> **INPUT MATERIAL**:
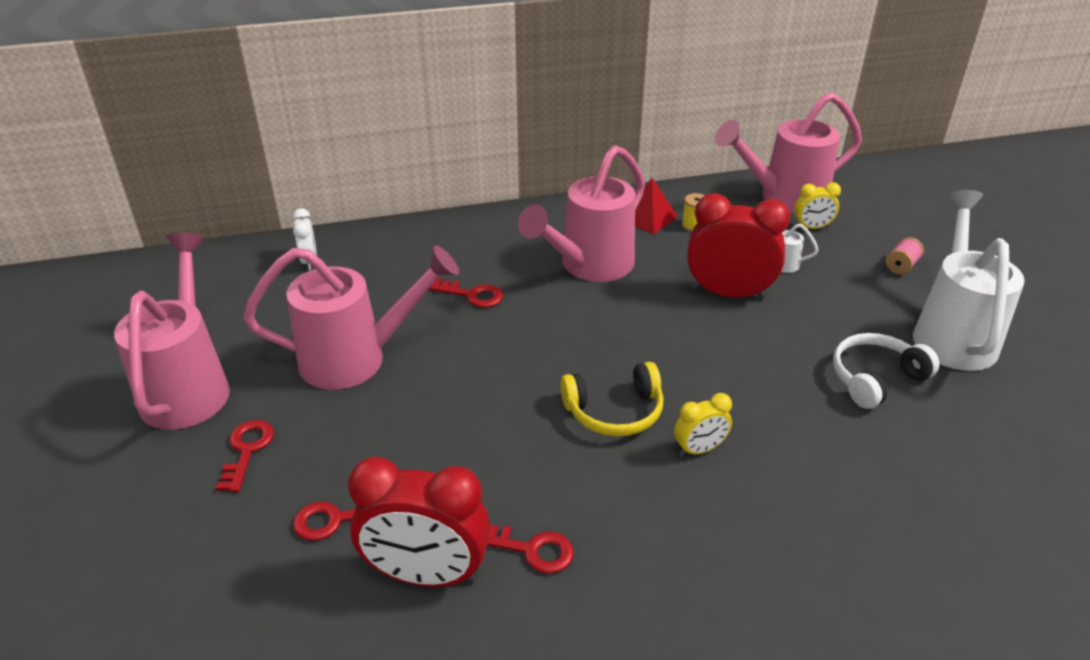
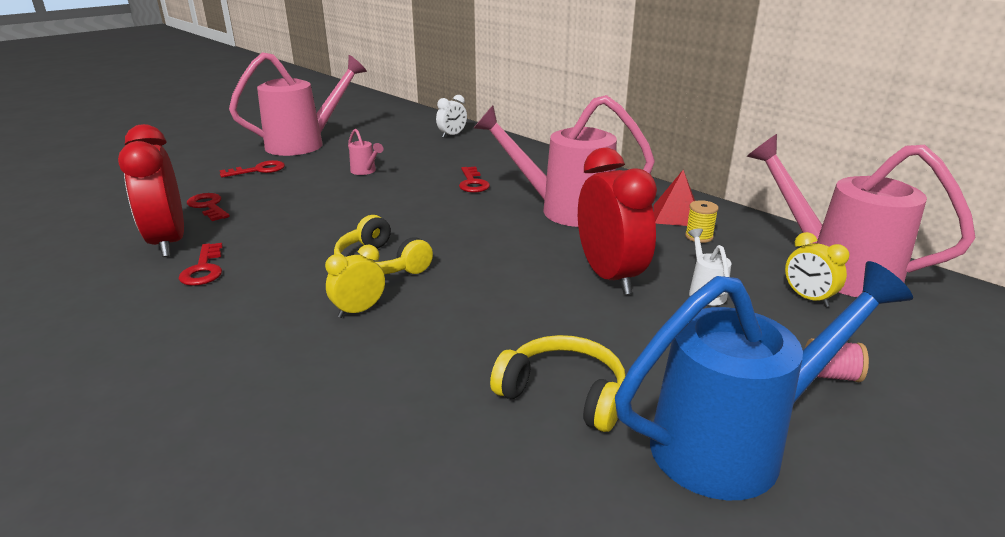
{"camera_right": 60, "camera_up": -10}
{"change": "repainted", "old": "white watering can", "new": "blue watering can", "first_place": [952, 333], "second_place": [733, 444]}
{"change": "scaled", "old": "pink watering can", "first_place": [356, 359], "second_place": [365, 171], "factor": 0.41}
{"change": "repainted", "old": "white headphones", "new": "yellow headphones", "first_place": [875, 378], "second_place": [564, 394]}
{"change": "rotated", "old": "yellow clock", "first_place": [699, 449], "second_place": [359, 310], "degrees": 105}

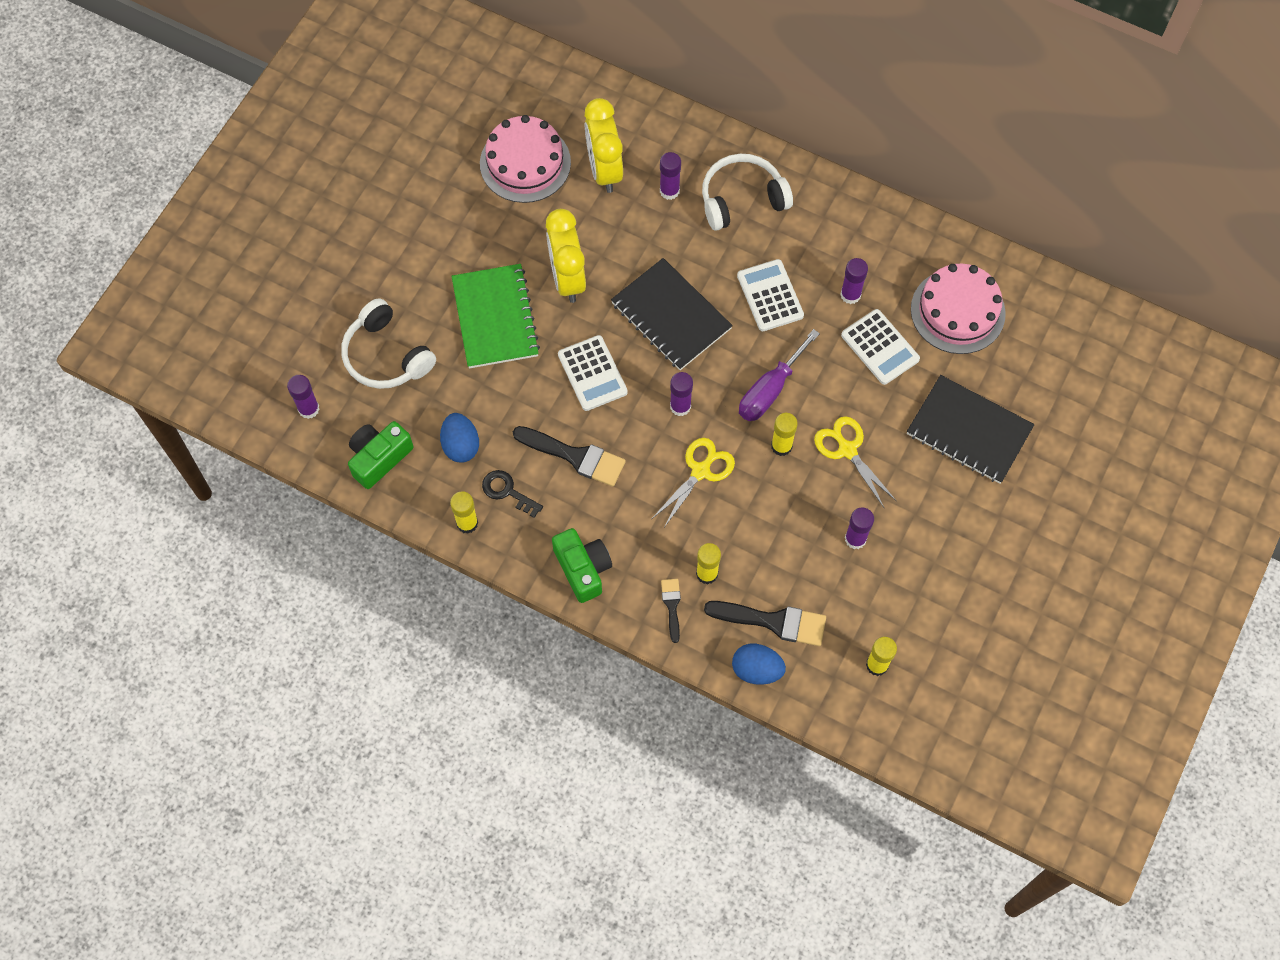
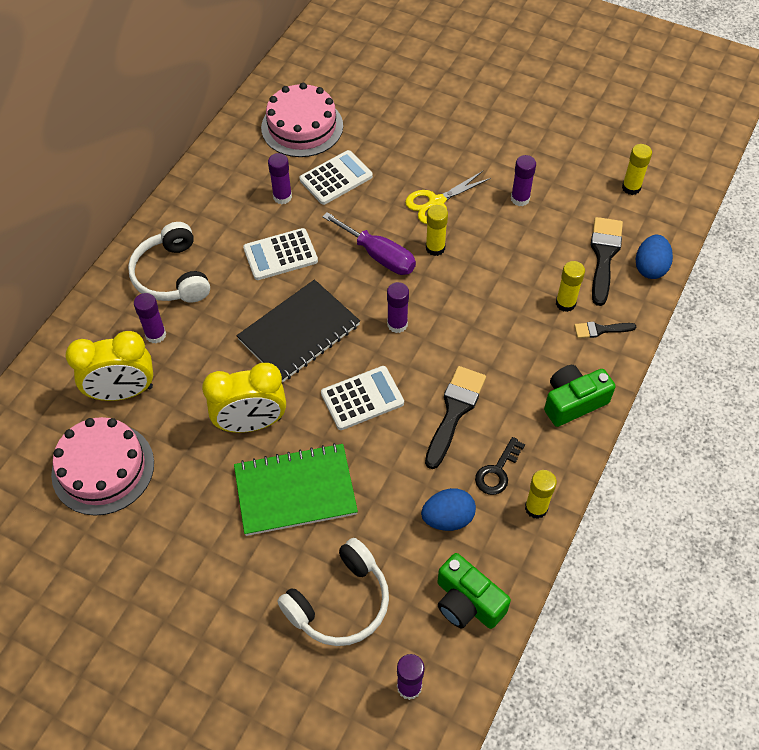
{"camera_right": -90, "camera_up": -10}
{"change": "gone", "old": "black notebook", "first_place": [969, 431]}
{"change": "gone", "old": "yellow scissors", "first_place": [701, 471]}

> **TRY IT**: Find each line in the data above with the word "repainted", then copy it.

> **ANSWER SECTION**:
{"change": "repainted", "old": "white watering can", "new": "blue watering can", "first_place": [952, 333], "second_place": [733, 444]}
{"change": "repainted", "old": "white headphones", "new": "yellow headphones", "first_place": [875, 378], "second_place": [564, 394]}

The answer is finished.